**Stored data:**
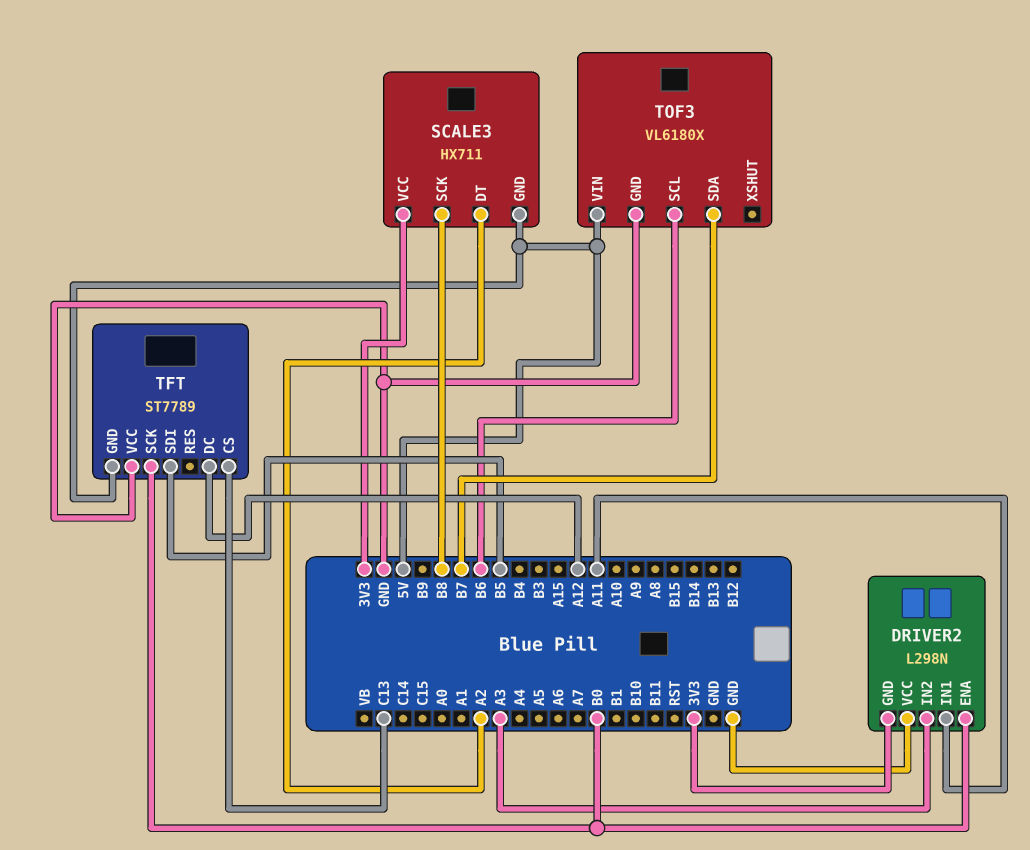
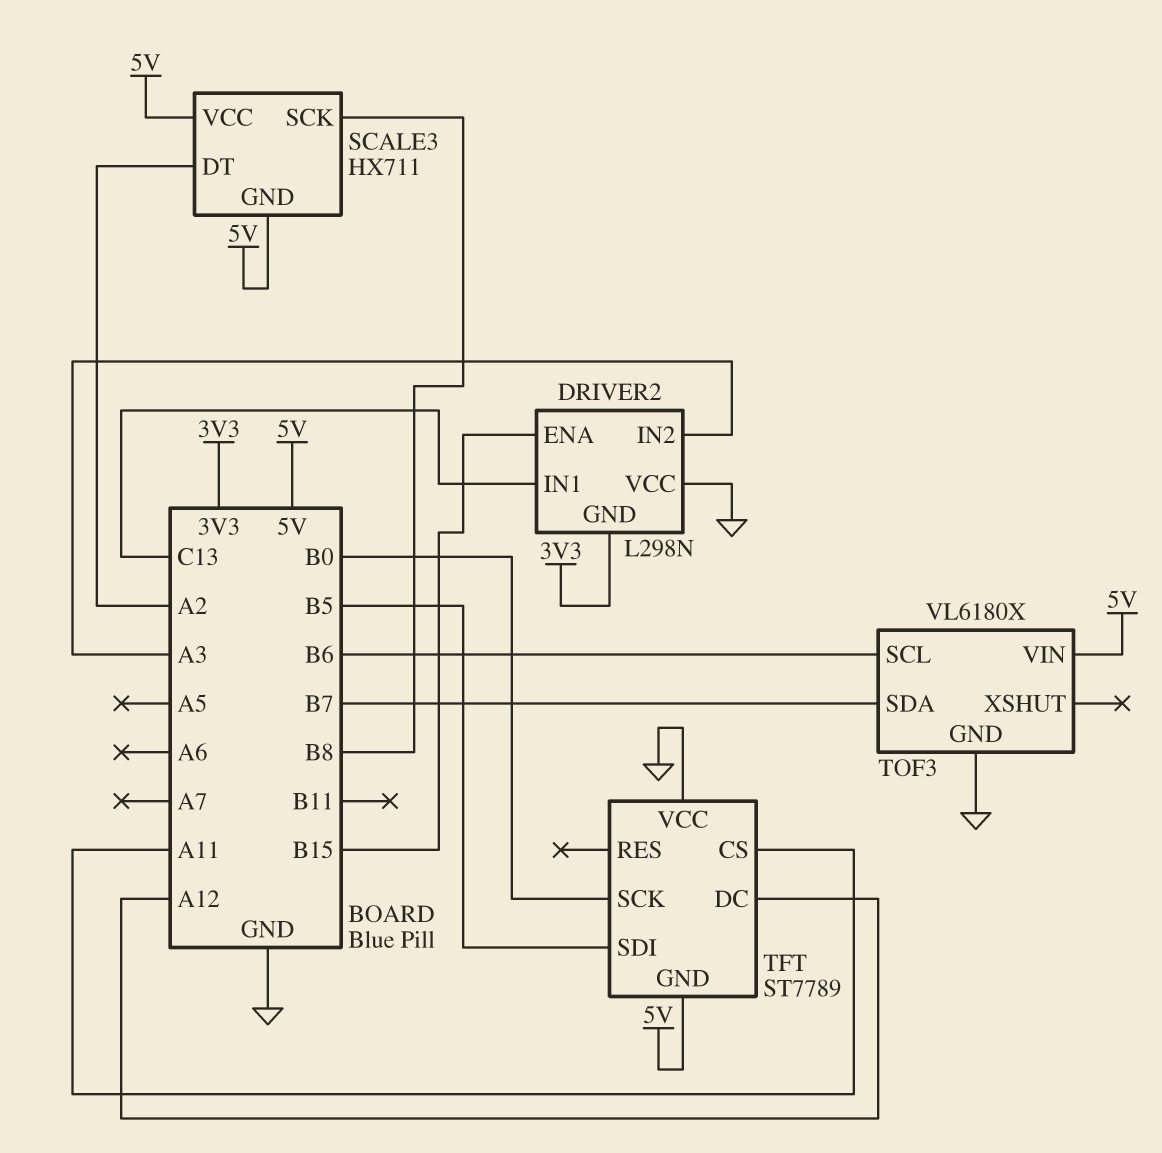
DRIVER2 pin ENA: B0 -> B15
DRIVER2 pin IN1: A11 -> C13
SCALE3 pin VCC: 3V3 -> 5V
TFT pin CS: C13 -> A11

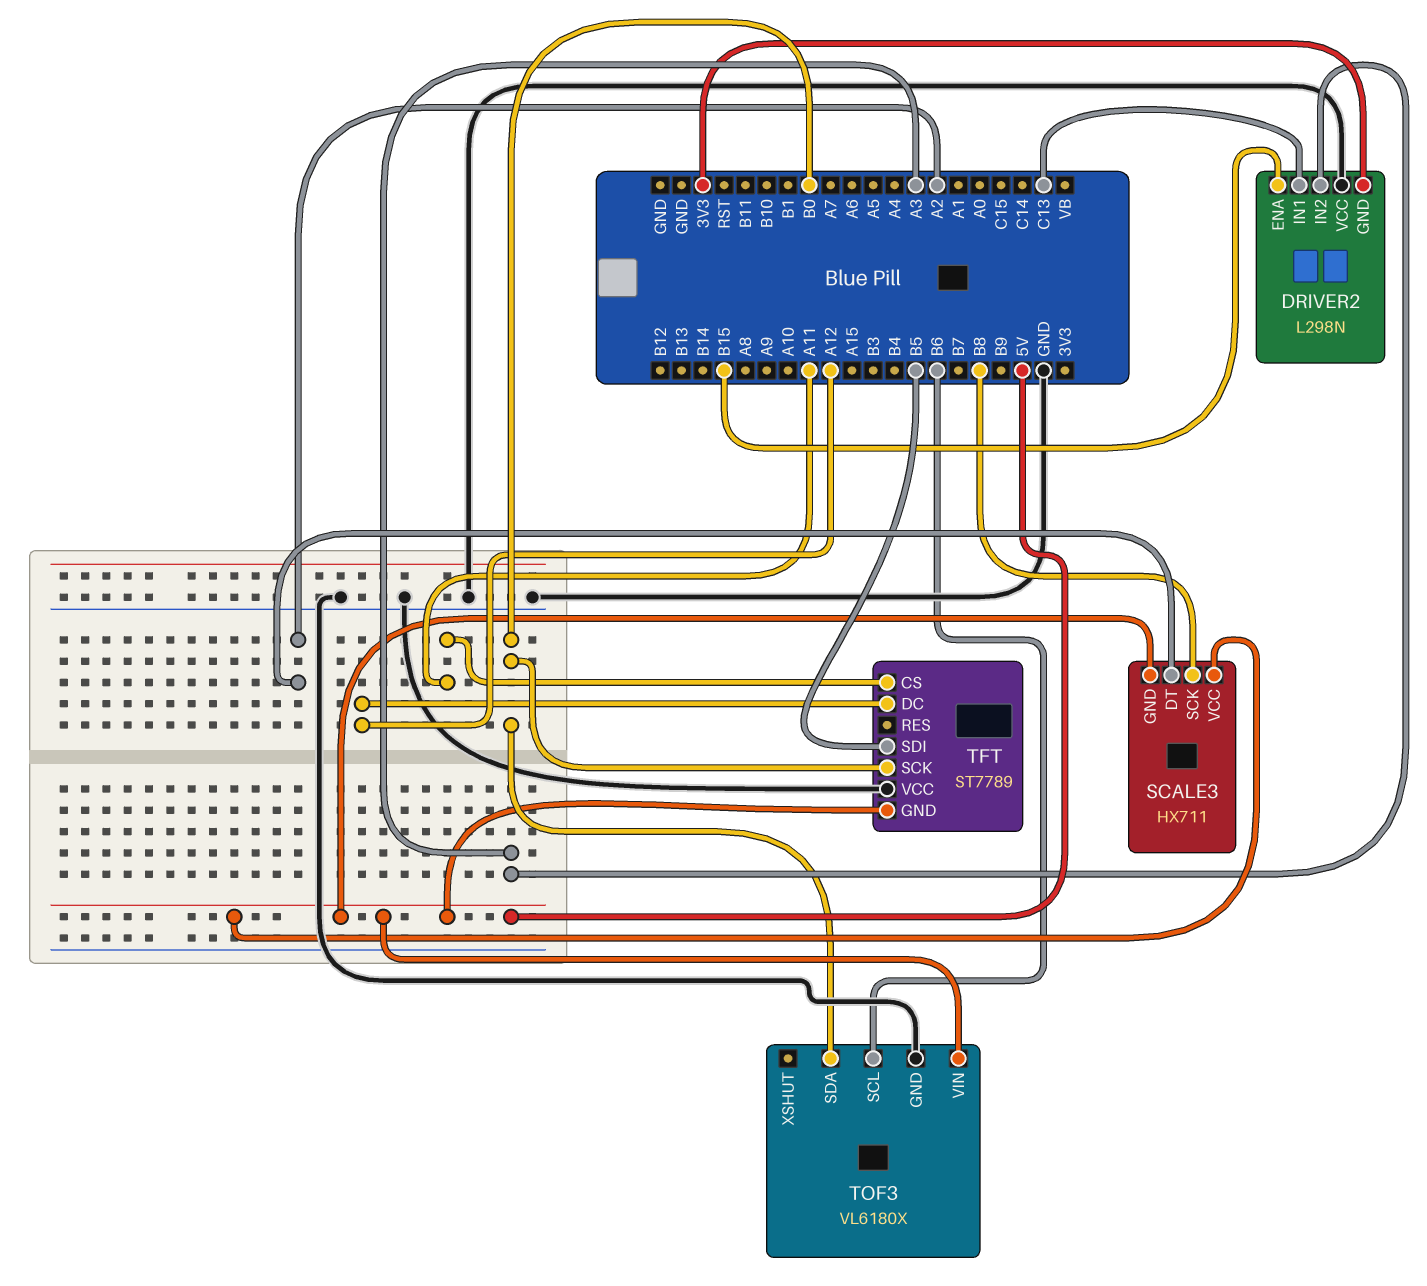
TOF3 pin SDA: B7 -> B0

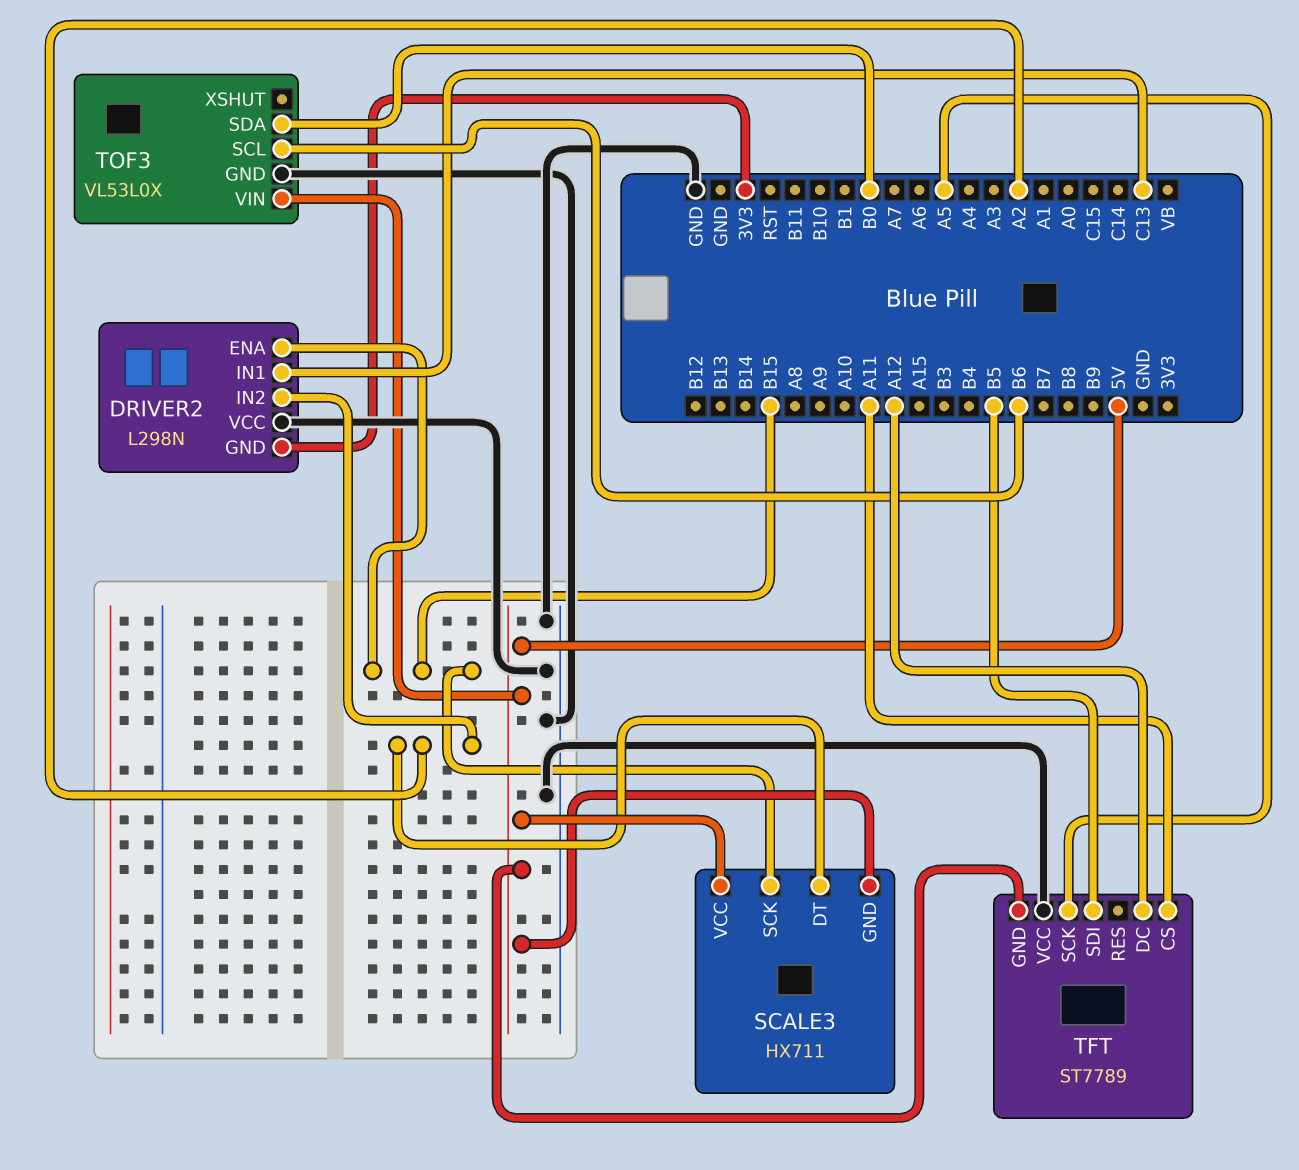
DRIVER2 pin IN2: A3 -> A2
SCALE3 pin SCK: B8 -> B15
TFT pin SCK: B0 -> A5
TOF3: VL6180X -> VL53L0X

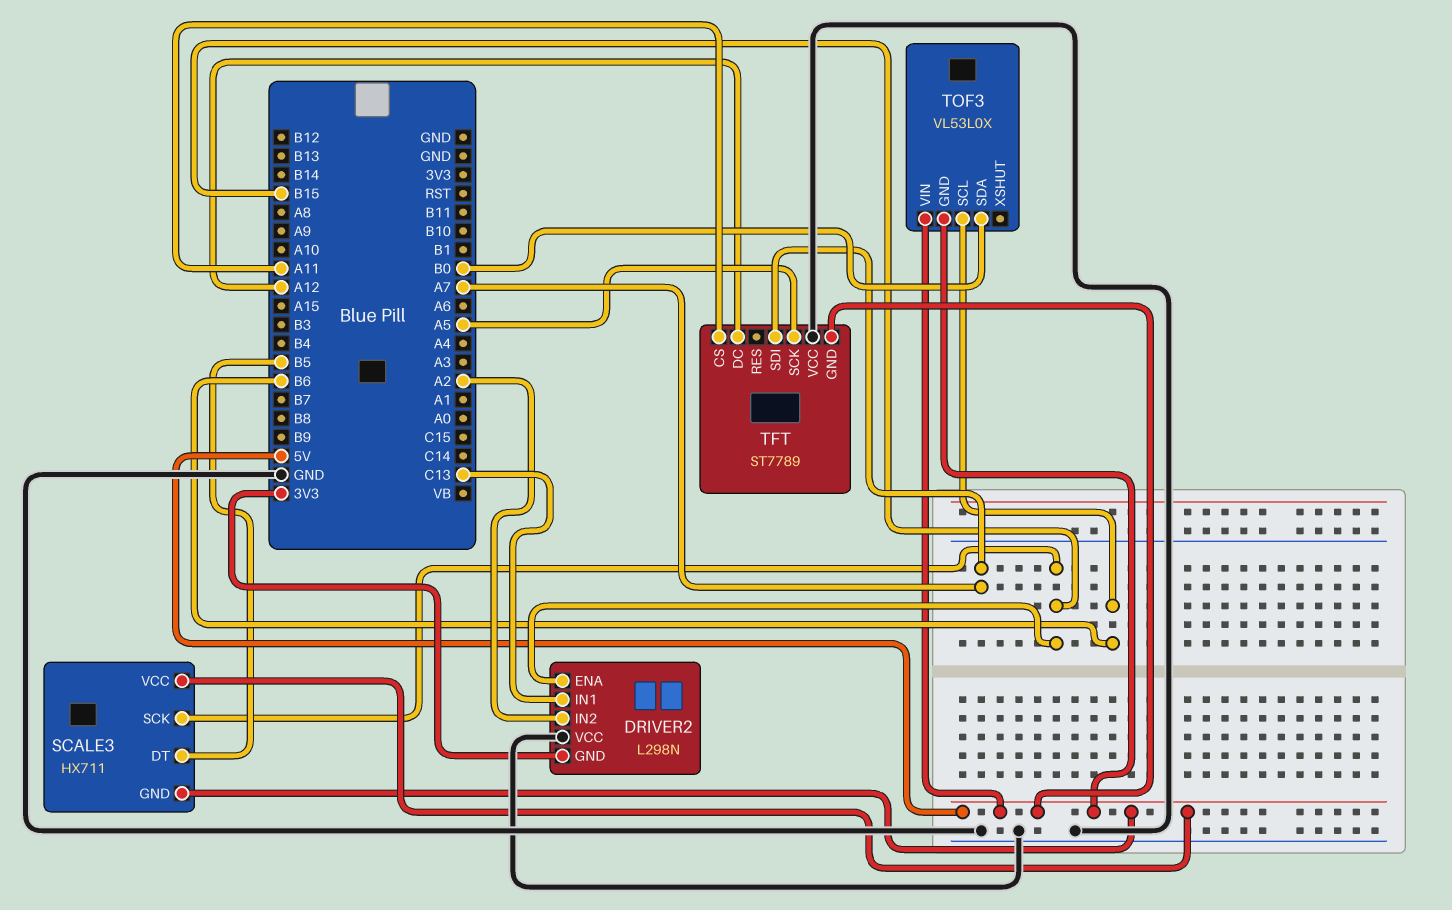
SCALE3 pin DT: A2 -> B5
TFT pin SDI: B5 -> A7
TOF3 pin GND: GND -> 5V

**What the exercise asks:**
Your output should consist only of the lines from the one containing "SCALE3 pin DT: A2 -> B5" to the end of the records above, each retyped exactly.

**Response below:**
SCALE3 pin DT: A2 -> B5
TFT pin SDI: B5 -> A7
TOF3 pin GND: GND -> 5V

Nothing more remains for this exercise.